(Scene edit records)
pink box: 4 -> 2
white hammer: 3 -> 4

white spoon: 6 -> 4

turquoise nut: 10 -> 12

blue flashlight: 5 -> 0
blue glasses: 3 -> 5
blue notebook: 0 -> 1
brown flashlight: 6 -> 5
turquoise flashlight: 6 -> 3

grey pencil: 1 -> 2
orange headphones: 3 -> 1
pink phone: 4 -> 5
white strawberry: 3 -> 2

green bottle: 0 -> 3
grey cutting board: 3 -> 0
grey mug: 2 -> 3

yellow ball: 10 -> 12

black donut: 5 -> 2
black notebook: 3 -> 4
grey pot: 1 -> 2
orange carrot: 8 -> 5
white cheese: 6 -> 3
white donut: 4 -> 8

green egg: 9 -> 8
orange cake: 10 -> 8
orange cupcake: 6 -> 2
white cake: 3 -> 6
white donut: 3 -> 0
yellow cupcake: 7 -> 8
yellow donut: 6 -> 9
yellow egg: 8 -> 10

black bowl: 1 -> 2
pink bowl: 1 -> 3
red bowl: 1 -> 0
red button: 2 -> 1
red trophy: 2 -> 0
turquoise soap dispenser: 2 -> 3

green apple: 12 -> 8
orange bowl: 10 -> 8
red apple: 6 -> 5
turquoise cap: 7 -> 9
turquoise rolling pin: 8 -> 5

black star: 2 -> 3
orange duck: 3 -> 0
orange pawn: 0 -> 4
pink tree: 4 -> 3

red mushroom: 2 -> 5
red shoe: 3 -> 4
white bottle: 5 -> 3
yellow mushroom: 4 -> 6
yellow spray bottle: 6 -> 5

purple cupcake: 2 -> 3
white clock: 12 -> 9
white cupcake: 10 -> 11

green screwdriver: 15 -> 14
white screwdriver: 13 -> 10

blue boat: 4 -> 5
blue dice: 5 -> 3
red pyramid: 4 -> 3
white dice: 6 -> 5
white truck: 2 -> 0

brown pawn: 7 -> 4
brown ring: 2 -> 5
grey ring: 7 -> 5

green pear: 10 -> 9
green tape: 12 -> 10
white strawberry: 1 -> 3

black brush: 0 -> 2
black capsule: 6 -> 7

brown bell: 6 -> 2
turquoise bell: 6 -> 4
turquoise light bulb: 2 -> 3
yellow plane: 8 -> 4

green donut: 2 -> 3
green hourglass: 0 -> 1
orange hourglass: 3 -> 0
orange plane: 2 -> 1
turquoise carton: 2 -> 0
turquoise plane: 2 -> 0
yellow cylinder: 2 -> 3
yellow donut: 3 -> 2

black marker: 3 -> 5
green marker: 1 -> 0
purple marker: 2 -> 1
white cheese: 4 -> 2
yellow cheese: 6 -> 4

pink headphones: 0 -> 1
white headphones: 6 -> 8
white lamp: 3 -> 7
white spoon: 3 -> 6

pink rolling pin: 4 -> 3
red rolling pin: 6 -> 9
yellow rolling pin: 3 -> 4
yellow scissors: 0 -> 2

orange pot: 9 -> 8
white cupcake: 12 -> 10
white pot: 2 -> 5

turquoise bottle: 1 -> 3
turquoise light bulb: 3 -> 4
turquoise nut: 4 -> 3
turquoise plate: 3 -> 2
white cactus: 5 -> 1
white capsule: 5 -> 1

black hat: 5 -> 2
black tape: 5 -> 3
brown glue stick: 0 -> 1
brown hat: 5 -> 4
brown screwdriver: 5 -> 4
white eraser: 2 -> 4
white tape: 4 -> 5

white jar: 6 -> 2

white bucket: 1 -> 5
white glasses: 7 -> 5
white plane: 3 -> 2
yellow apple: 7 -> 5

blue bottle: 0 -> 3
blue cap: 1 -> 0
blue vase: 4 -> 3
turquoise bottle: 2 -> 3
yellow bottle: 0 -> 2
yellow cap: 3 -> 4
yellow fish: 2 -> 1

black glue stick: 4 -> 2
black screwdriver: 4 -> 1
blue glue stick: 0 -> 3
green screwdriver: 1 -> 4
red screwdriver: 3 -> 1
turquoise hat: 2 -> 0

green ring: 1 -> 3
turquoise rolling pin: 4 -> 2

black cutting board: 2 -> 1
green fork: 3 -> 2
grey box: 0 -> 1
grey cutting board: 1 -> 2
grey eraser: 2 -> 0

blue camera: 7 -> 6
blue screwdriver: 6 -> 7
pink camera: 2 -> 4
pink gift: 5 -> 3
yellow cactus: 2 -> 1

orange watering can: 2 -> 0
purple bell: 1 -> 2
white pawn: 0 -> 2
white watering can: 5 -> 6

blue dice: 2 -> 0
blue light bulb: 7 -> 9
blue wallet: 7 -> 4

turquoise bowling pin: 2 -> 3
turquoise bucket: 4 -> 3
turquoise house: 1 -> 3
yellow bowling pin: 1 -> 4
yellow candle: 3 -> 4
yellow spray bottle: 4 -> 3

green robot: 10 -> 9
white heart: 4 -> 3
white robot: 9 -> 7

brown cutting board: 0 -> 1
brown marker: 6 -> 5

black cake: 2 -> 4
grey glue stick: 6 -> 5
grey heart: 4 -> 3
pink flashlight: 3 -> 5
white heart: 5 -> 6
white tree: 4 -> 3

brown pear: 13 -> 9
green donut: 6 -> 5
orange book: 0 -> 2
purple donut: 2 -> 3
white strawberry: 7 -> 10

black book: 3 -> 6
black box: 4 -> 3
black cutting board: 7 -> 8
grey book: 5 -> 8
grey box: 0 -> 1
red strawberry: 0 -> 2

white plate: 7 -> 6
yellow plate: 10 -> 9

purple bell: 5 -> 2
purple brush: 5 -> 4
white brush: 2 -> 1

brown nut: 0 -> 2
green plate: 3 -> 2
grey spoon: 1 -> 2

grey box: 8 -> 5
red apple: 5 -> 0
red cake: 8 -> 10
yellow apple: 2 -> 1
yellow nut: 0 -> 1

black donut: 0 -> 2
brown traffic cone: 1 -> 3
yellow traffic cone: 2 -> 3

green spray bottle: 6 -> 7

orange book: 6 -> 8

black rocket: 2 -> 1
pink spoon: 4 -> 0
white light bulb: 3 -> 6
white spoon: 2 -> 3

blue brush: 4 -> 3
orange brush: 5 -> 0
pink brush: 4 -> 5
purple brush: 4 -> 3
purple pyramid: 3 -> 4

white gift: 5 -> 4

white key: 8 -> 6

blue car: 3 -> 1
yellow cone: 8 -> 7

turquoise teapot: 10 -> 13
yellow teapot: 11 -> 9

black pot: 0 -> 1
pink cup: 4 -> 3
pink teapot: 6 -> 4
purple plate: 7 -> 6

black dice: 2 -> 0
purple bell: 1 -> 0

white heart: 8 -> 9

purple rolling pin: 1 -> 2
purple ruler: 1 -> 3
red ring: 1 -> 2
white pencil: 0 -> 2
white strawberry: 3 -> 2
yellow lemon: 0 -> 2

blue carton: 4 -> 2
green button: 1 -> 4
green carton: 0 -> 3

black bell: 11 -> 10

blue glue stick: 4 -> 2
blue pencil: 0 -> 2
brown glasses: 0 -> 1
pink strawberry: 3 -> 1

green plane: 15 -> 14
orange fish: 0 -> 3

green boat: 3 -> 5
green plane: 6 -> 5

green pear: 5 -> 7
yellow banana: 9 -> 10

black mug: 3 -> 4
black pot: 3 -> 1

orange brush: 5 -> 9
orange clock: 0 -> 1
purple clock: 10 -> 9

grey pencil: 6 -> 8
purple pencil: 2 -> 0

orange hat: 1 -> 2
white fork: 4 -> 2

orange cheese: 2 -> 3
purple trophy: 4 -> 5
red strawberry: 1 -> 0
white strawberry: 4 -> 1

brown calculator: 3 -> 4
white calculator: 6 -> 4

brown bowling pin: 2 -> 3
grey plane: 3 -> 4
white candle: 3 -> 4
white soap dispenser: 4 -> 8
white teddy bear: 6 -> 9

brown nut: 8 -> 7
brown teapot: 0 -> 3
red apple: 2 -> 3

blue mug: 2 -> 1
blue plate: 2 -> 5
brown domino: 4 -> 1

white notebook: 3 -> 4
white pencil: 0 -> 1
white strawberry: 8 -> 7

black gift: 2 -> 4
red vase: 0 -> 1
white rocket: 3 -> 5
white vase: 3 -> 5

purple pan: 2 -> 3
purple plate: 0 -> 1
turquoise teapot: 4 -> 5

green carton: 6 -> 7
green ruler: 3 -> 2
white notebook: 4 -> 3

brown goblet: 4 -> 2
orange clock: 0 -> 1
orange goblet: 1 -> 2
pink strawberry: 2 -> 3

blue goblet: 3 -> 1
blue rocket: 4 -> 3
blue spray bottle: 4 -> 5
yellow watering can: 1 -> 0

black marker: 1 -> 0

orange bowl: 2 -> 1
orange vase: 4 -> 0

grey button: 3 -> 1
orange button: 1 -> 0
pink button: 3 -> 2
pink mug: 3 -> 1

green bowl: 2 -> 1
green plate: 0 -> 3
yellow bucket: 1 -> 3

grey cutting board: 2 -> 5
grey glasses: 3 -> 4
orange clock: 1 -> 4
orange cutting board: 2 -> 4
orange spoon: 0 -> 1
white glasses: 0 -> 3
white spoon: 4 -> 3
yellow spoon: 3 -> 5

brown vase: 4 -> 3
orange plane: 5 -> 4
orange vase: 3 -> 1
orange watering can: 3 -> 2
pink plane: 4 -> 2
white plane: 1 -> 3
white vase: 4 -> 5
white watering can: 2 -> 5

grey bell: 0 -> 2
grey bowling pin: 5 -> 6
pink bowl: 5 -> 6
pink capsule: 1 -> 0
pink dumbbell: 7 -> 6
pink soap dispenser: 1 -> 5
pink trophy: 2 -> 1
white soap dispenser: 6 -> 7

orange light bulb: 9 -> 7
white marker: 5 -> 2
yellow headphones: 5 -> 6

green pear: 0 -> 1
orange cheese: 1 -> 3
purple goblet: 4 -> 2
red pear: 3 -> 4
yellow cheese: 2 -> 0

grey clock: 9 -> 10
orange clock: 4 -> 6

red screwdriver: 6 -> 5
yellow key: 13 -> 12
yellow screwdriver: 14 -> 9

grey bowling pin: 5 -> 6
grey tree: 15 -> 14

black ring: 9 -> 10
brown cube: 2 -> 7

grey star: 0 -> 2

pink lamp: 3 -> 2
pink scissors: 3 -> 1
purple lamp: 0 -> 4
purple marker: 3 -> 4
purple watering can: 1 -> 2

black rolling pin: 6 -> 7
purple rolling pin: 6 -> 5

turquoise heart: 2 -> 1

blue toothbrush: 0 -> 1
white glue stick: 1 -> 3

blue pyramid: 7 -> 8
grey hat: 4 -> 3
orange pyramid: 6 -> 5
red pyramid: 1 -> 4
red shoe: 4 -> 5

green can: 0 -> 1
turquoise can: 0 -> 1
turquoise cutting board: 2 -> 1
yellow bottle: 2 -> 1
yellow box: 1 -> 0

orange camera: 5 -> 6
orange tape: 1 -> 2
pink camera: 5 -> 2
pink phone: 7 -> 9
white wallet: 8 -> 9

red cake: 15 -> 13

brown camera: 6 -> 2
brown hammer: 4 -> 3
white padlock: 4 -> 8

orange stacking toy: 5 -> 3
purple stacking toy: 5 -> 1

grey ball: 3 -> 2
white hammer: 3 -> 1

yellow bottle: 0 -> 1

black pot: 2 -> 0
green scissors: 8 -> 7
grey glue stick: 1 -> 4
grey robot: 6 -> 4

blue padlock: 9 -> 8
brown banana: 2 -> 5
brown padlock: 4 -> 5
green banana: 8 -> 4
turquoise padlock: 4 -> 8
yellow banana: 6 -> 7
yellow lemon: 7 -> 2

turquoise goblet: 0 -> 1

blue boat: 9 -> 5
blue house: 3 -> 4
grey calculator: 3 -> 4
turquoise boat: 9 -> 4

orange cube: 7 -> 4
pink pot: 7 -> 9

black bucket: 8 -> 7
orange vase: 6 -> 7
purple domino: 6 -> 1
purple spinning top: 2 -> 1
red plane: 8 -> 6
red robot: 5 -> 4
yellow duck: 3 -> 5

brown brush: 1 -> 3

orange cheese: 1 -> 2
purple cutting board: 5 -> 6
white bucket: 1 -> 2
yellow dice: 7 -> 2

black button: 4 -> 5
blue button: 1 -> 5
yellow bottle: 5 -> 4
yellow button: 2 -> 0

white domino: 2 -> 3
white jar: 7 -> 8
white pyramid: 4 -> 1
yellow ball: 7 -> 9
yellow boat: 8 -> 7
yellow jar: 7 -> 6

## WORK ORDER
Your task is to copy every line in the entries that holds the string "hammer".

## WRITTEN SOLUTION
white hammer: 3 -> 4
brown hammer: 4 -> 3
white hammer: 3 -> 1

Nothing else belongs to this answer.